──────── INFORMATION SUPPLIED ────────

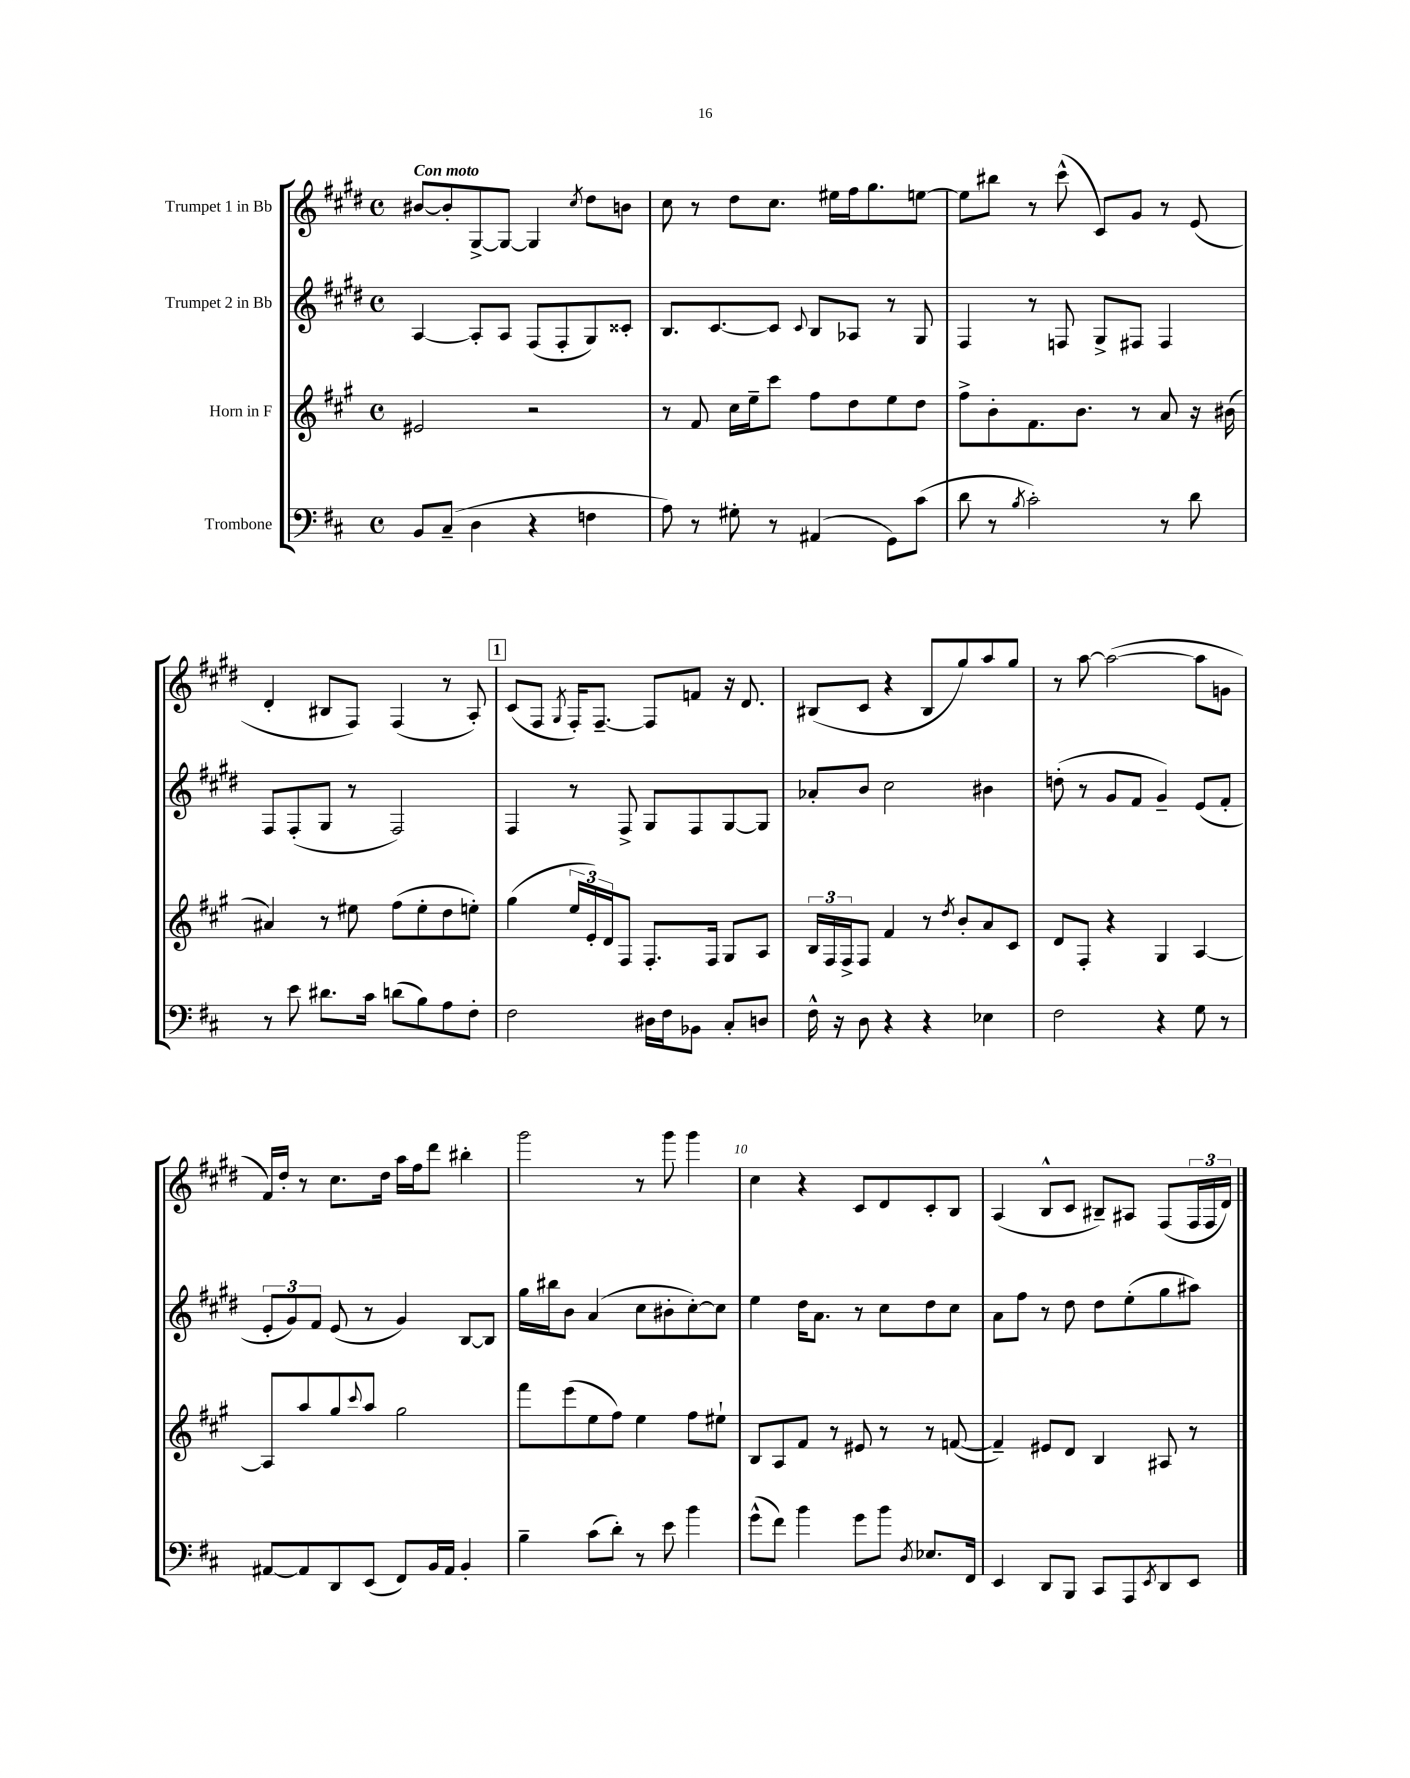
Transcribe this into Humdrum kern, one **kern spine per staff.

**kern	**kern	**kern	**kern
*staff4	*staff3	*staff2	*staff1
*clefF4	*clefG2	*clefG2	*clefG2
*k[f#c#]	*k[f#c#g#]	*k[f#c#g#d#]	*k[f#c#g#d#]
*M4/4	*M4/4	*M4/4	*M4/4
*met(c)	*met(c)	*met(c)	*met(c)
8BB/L	2e#/	[4A/	[8b#/L
(8C#~/J	.	.	8b#'/]
4D\	.	8A'/]L	[8G#^/
.	.	8A/J	8G#/_J
4r	2r	(8F#/L	4G#/]
.	.	8F#'/	.
.	.	.	8qcc#/
4F\	.	8G#/)	8dd#\L
.	.	8c##'/J	8b\J
=	=	=	=
8A\)	8r	8.B/L	8cc#\
8r	8f#/	.	8r
.	.	[8.c#/	.
8G#'\	16cc#\LL	.	8dd#\L
.	16ee~\J	.	.
8r	8ccc#\J	8c#/]J	8.cc#\J
.	.	8qqc#/	.
(4AA#/	8ff#\L	8B/L	.
.	.	.	16ee#\LL
.	8dd\	8A-/J	16ff#\J
.	.	.	8.gg#\
8GG\L)	8ee\	8r	.
(8c#\J	8dd\J	8G#/	[8ee\J
=	=	=	=
8d\	8ff#^\L	4F#/	8ee\]L
8r	8b'\	.	8bb#\J
8qB/	.	.	.
2c#'\)	8.f#\	8r	8r
.	.	8F/	(8ccc#^^\
.	8.b\J	.	.
.	.	8G#^/L	8c#/L)
.	8r	8F#/J	8g#/J
8r	8a/	4F#/	8r
8d\	16r	.	(8e/
.	(16b#\	.	.
=	=	=	=
8r	4a#/)	8F#/L	4d#'/
8e\	.	(8F#'/	.
8.d#\L	8r	8G#/J	8B#/L
.	8ee#\	8r	8F#/J)
16c#\Jk	.	.	.
(8d\L	(8ff#\L	2F#/)	(4F#/
8B\)	8ee#'\	.	.
8A\	8dd\	.	8r
8F#'\J	8ee'\J)	.	8A'/)
=	=	=	=
2F#\	(4gg#\	4F#/	(8c#/L
.	.	.	8F#/J
.	.	.	8qG#/
.	24ee/LL	8r	16F#'/LK)
.	24e'/)	.	.
.	.	.	[8.F#~/J
.	24d/J	.	.
.	8F#/J	8F#^/	.
16D#\LL	8.F#'/L	8G#/L	8F#/]L
16F#\J	.	.	.
8BB-\J	.	8F#/	8f/J
.	16F#/Jk	.	.
8C#'/L	8G#/L	[8G#/	16r
.	.	.	8.d#/
8D/J	8A/J	8G#/]J	.
=	=	=	=
16F#^^\	24B/LL	8a-'/L	(8B#/L
.	24F#/	.	.
16r	.	.	.
.	24F#^/J	.	.
8D\	8F#/J	8b/J	8c#/J
4r	4f#/	2cc#\	4r
4r	8r	.	8B#/L
.	8qdd/	.	.
.	8b'/L	.	8gg#/)
4E-\	8a/	4b#\	8aa/
.	8c#/J	.	8gg#/J
=	=	=	=
2F#\	8d/L	(8dd'\	8r
.	8F#'/J	8r	[8aa\
.	4r	8g#/L	(2aa\_
.	.	8f#/J	.
4r	4G#/	4g#~/)	.
8G\	[4A/	(8e/L	8aa\]L
8r	.	8f#'/J	8g\J
=	=	=	=
[8AA#/L	8A/]L	12e'/L	16f#/LL)
.	.	.	16dd#'/JJ
.	.	12g#/)	.
8AA#/]	8aa/	.	8r
.	.	12f#/J	.
8DD/	8gg#/	(8e/	8.cc#\L
.	8qqccc#/	.	.
(8EE/J	8aa/J	8r	.
.	.	.	16dd#\Jk
8FF#/L)	2gg#\	4g#/)	16aa\LL
.	.	.	16ff#\J
16BB/L	.	.	8ddd#\J
16AA#/JJ	.	.	.
4BB'/	.	[8B/L	4bb#'\
.	.	8B/]J	.
=	=	=	=
4B~\	8fff#\L	16gg#\LL	2ggg#\
.	.	16bb#\J	.
.	(8eee\	8b\J	.
(8c#\L	8ee\	(4a/	.
8d'\J)	8ff#\J)	.	.
8r	4ee\	8cc#\L	8r
8e\	.	8b#'\	8ggg#\
4b\	8ff#\L	[8cc#'\)	4ggg#\
.	8ee#`\J	8cc#\]J	.
=	=	=	=
(8g^^\L	8B/L	4ee\	4cc#\
8f#\J)	8A/	.	.
4b\	8f#/J	16dd#\LK	4r
.	.	8.a\J	.
.	8r	.	.
8g\L	8e#/	8r	8c#/L
8b\J	8r	8cc#\L	8d#/
8qD/	.	.	.
8.E-/L	8r	8dd#\	8c#'/
.	([8f/	8cc#\J	8B/J
16FF#/Jk	.	.	.
=	=	=	=
4EE/	4f~/])	8a\L	(4A/
.	.	8ff#\J	.
8DD/L	8e#/L	8r	8B^^/L
8BBB/J	8d/J	8dd#\	8c#/J
8CC#/L	4B/	8dd#\L	8B#~/L)
8AAA/	.	(8ee'\	8A#/J
8qEE/	.	.	.
8DD/	8A#/	8gg#\	(8F#/L
8EE/J	8r	8aa#\J)	24F#/L
.	.	.	24F#/
.	.	.	24d#/JJ)
==	==	==	==
*-	*-	*-	*-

────────

| GIVEN EXERCISE |
Report how many lines in the rows above contain the string "kern". Give only the number.

| OUTPUT OF THE EXERCISE |
2